> **What you should do**
The expected output is the full set of entries, retyped verbatim, pictures excluded.

──────

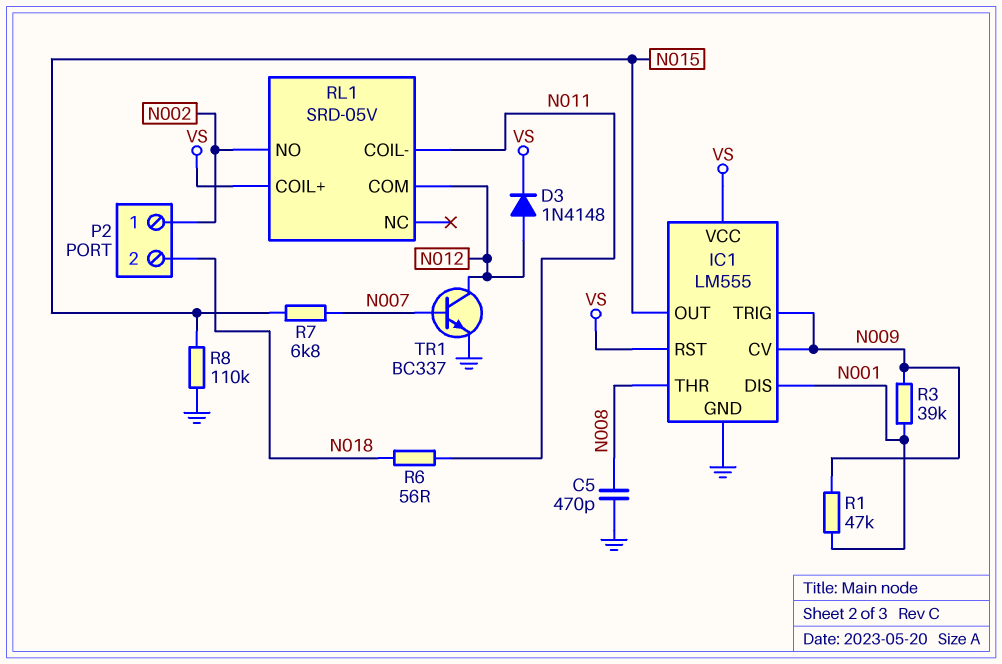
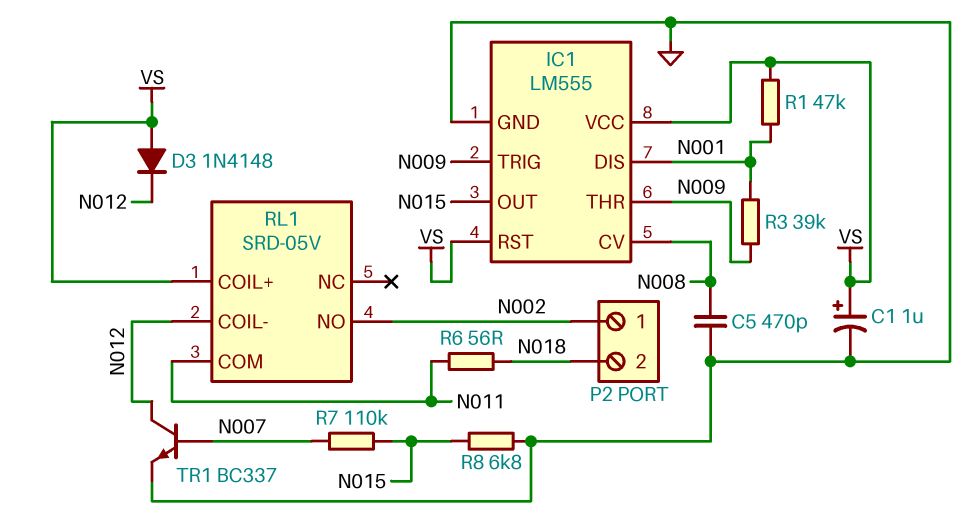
C1: none -> 1uF (plus VS, minus GND)
D3: diode 1N4148 (A N012, K VS) -> diode 1N4148 (A VS, K N012)
IC1 pin CV: N009 -> N008
IC1 pin THR: N008 -> N009
R1: 47k (N001, N009) -> 47k (N001, VS)
R7: 6.8k (N007, N015) -> 110k (N007, N015)
R8: 110k (GND, N015) -> 6.8k (GND, N015)
RL1 pin COIL-: N011 -> N012
RL1 pin COM: N012 -> N011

──────

> **Answer section**
C1: none -> 1uF (plus VS, minus GND)
D3: diode 1N4148 (A N012, K VS) -> diode 1N4148 (A VS, K N012)
IC1 pin CV: N009 -> N008
IC1 pin THR: N008 -> N009
R1: 47k (N001, N009) -> 47k (N001, VS)
R7: 6.8k (N007, N015) -> 110k (N007, N015)
R8: 110k (GND, N015) -> 6.8k (GND, N015)
RL1 pin COIL-: N011 -> N012
RL1 pin COM: N012 -> N011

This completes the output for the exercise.